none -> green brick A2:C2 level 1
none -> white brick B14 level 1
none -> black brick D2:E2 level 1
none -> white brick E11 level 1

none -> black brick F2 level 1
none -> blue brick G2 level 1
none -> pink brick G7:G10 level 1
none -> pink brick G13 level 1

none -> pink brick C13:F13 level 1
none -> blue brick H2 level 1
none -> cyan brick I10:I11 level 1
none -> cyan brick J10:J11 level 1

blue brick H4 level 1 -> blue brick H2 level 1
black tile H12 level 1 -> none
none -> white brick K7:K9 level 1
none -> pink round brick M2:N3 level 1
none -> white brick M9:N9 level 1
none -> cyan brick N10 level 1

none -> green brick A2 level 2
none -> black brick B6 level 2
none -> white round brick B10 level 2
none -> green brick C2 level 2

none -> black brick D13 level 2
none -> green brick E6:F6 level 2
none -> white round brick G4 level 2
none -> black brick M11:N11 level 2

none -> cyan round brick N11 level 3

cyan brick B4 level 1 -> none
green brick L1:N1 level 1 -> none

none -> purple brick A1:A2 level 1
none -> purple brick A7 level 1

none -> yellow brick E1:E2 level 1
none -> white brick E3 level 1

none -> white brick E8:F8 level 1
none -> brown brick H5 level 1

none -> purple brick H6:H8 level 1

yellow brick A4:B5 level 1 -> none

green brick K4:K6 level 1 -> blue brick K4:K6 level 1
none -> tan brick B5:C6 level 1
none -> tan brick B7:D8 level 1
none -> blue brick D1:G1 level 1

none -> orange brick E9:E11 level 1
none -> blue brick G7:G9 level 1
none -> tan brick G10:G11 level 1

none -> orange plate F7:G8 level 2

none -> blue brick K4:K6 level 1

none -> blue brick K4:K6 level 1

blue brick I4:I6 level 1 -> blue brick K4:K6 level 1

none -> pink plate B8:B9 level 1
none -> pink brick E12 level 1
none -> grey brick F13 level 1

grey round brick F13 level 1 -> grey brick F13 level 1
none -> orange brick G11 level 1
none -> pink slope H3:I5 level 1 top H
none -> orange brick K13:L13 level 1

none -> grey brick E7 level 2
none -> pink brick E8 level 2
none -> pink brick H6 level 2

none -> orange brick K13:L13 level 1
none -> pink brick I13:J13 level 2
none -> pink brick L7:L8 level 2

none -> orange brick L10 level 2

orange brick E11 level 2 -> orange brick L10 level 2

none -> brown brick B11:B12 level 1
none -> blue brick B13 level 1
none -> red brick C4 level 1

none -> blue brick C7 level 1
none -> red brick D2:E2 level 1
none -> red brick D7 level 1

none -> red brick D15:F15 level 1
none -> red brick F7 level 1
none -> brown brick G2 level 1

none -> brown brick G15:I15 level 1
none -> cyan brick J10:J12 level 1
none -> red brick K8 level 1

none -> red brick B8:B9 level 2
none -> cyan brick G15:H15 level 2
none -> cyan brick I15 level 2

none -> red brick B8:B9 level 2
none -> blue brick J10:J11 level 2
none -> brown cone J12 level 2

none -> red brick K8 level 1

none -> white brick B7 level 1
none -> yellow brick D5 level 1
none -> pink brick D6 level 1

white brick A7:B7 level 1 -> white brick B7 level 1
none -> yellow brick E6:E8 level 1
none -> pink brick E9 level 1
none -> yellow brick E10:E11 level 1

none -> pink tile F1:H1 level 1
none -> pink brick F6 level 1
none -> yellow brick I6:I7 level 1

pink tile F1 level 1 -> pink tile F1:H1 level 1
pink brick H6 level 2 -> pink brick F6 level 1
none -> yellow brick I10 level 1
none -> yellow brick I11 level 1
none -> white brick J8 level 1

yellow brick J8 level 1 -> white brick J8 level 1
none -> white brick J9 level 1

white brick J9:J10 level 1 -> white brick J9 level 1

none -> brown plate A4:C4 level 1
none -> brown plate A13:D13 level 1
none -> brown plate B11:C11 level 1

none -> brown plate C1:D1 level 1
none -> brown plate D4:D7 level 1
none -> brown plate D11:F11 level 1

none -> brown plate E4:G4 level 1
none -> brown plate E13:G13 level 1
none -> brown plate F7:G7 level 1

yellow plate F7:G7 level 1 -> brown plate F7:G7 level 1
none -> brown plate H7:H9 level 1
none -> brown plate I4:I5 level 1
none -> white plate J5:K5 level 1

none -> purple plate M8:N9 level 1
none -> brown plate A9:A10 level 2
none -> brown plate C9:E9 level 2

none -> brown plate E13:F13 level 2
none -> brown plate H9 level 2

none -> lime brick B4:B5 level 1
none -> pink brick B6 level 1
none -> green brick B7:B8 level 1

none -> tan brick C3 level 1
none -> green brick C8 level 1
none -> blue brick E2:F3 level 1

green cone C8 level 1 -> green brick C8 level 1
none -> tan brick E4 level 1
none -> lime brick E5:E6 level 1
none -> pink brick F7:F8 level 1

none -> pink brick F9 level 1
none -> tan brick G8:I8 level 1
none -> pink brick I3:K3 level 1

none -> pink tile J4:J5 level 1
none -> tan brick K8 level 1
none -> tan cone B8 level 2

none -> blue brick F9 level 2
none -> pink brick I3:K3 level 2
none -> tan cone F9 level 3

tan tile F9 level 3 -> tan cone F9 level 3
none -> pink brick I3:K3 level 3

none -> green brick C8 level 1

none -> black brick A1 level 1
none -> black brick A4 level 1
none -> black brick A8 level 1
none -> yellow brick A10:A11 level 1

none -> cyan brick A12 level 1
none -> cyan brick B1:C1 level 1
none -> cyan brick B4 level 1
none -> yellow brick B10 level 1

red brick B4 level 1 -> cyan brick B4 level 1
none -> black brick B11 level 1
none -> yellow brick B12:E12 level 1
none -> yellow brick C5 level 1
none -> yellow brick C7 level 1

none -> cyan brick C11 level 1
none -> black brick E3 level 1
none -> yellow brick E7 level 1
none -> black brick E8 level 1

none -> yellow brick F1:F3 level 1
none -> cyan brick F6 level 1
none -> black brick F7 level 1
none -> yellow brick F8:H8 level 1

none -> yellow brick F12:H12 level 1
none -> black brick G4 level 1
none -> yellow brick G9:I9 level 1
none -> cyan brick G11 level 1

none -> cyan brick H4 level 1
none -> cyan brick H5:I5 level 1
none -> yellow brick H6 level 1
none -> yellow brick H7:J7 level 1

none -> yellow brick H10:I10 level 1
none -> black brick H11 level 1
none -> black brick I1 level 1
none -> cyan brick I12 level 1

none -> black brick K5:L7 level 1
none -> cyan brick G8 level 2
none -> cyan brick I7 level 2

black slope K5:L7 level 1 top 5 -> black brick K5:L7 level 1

__TASK REQUIREMENTS__
The line containing "tan tile F9 level 3 -> tan cone F9 level 3" and all lines after it, through the end of the entries above, are to be returned exactly and alone.

__ANSWER TO THIS PROBLEM__
tan tile F9 level 3 -> tan cone F9 level 3
none -> pink brick I3:K3 level 3

none -> green brick C8 level 1

none -> black brick A1 level 1
none -> black brick A4 level 1
none -> black brick A8 level 1
none -> yellow brick A10:A11 level 1

none -> cyan brick A12 level 1
none -> cyan brick B1:C1 level 1
none -> cyan brick B4 level 1
none -> yellow brick B10 level 1

red brick B4 level 1 -> cyan brick B4 level 1
none -> black brick B11 level 1
none -> yellow brick B12:E12 level 1
none -> yellow brick C5 level 1
none -> yellow brick C7 level 1

none -> cyan brick C11 level 1
none -> black brick E3 level 1
none -> yellow brick E7 level 1
none -> black brick E8 level 1

none -> yellow brick F1:F3 level 1
none -> cyan brick F6 level 1
none -> black brick F7 level 1
none -> yellow brick F8:H8 level 1

none -> yellow brick F12:H12 level 1
none -> black brick G4 level 1
none -> yellow brick G9:I9 level 1
none -> cyan brick G11 level 1

none -> cyan brick H4 level 1
none -> cyan brick H5:I5 level 1
none -> yellow brick H6 level 1
none -> yellow brick H7:J7 level 1

none -> yellow brick H10:I10 level 1
none -> black brick H11 level 1
none -> black brick I1 level 1
none -> cyan brick I12 level 1

none -> black brick K5:L7 level 1
none -> cyan brick G8 level 2
none -> cyan brick I7 level 2

black slope K5:L7 level 1 top 5 -> black brick K5:L7 level 1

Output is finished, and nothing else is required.